### Directions for this task
How many lines in the rows below contain the string "tuplet"? Matching is case-sensitive; give only the number.

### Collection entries
────────────────

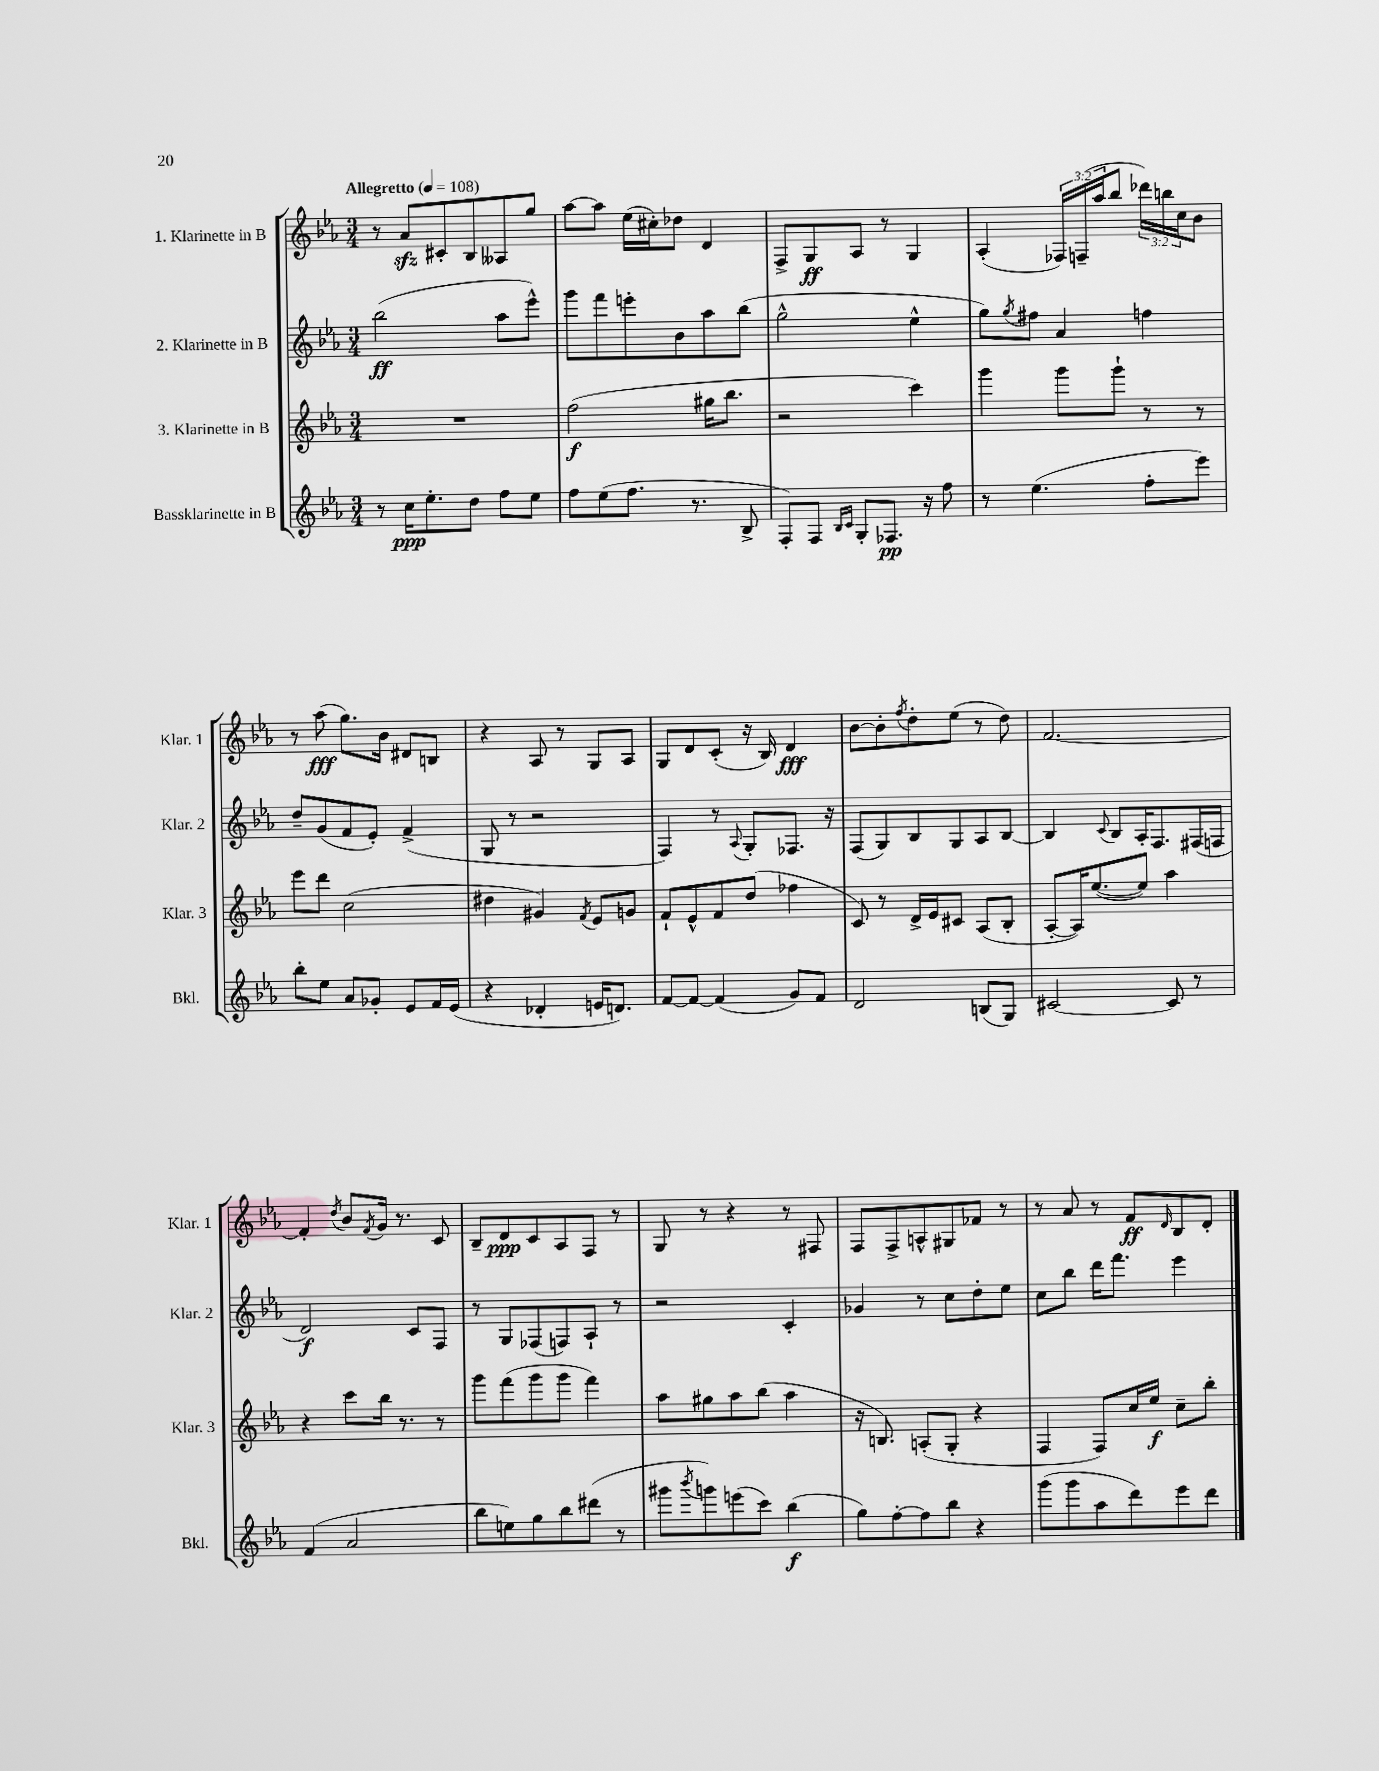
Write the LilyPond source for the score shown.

<<
\new StaffGroup <<
\new Staff = "s0" \with { instrumentName = "1. Klarinette in B" shortInstrumentName = "Klar. 1" } {
    \clef treble \key ees \major \numericTimeSignature \time 3/4 \override Staff.TupletNumber.text = #tuplet-number::calc-fraction-text \tempo "Allegretto" 4 = 108
    r8 aes'8\sfz cis'8-. bes8 aeses8 g''8 |
    aes''8~ aes''8 ees''16( cis''16-.) des''8 d'4 |
    f8-> g8\ff aes8 r8 g4 |
    aes4-.( \tuplet 3/2 { fes16) f16--( aes''16 } bes''8 \tuplet 3/2 { des'''16) b''16 c''16 } bes'8 |
    r8 aes''8\fff( g''8.) bes'16 dis'8 b8 |
    r4 aes8 r8 g8 aes8 |
    g8 d'8 c'8-.( r16 bes16) d'4\fff |
    bes'8~ bes'8-. \acciaccatura { f''8 } d''8-. ees''8( r8 d''8) |
    f'2.~ |
    f'4-. \acciaccatura { d''8 } bes'8 \acciaccatura { f'8 } g'16 r8. c'8 |
    bes8-- d'8\ppp c'8 aes8 f8 r8 |
    g8 r8 r4 r8 fis8 |
    f8 f8-> a8-^ gis8 fes'8 r8 |
    r8 aes'8 r8 f'8\ff \grace { d'16 } bes8 d'8-. \bar "|." |
}
\new Staff = "s1" \with { instrumentName = "2. Klarinette in B" shortInstrumentName = "Klar. 2" } {
    \clef treble \key ees \major \numericTimeSignature \time 3/4
    bes''2\ff( aes''8 ees'''8-^) |
    g'''8 f'''8 e'''8-. bes'8 aes''8 bes''8( |
    g''2-^ ees''4-^ |
    g''8) \acciaccatura { g''8 } fis''8 aes'4 f''4 |
    d''8-- g'8( f'8 ees'8-.) f'4->( |
    g8 r8 r2 |
    f4) r8 \appoggiatura { aes8 } g8-. fes8. r16 |
    f8( g8) bes8 g8 aes8 bes8~ |
    bes4 \appoggiatura { c'8 } bes8 aes16-. f8. fis16( f16 |
    d'2\f) c'8 f8 |
    r8 g8 fes8( f8) aes8-! r8 |
    r2 c'4-. |
    ges'4 r8 c''8 d''8-. ees''8 |
    c''8 bes''8 d'''16 f'''8. ees'''4 \bar "|." |
}
\new Staff = "s2" \with { instrumentName = "3. Klarinette in B" shortInstrumentName = "Klar. 3" } {
    \clef treble \key ees \major \numericTimeSignature \time 3/4
    R2. |
    f''2\f( gis''16 bes''8. |
    r2 c'''4) |
    g'''4 g'''8 g'''8-! r8 r8 |
    ees'''8 d'''8 c''2( |
    dis''4 gis'4) \acciaccatura { f'8 } ees'8 g'8 |
    f'8-! ees'8-^ f'8 d''8( fes''4 |
    c'8) r8 d'16-> ees'16 cis'8 aes8( bes8-. |
    aes8~-. aes16) ees''8.~( ees''8) aes''4 |
    r4 c'''8 bes''16 r8. r8 |
    g'''8 f'''8( g'''8 g'''8 f'''4) |
    aes''8 gis''8 aes''8 bes''8( aes''4 |
    r16 b8.) a8-.( g8-. r4 |
    f4 f8) c''16 ees''16\f c''8-- bes''8-. \bar "|." |
}
\new Staff = "s3" \with { instrumentName = "Bassklarinette in B" shortInstrumentName = "Bkl." } {
    \clef treble \key ees \major \numericTimeSignature \time 3/4
    r8 c''16\ppp ees''8.-. d''8 f''8 ees''8 |
    f''8 ees''8( f''8. r8. bes8-> |
    f8-.) f8 \grace { bes16 c'16 } g8-. fes8.\pp r16 f''8 |
    r8 ees''4.( f''8-. ees'''8) |
    bes''8-. ees''8 aes'8 ges'8-. ees'8 f'16 ees'16( |
    r4 des'4-. e'16 d'8.) |
    f'8~ f'8~ f'4( g'8) f'8 |
    d'2 b8( g8) |
    cis'2~ cis'8 r8 |
    f'4( aes'2 |
    bes''8 e''8) g''8 bes''8 dis'''8( r8 |
    gis'''8 \acciaccatura { bes'''8 } g'''8) e'''8( c'''8) bes''4\f( |
    g''8) f''8~-. f''8 bes''8 r4 |
    g'''8( g'''8 aes''8 d'''8) ees'''8 d'''8 \bar "|." |
}
>>
>>
\layout { \context { \Score \remove "Bar_number_engraver" } }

────────────────

### Solution to this problem
2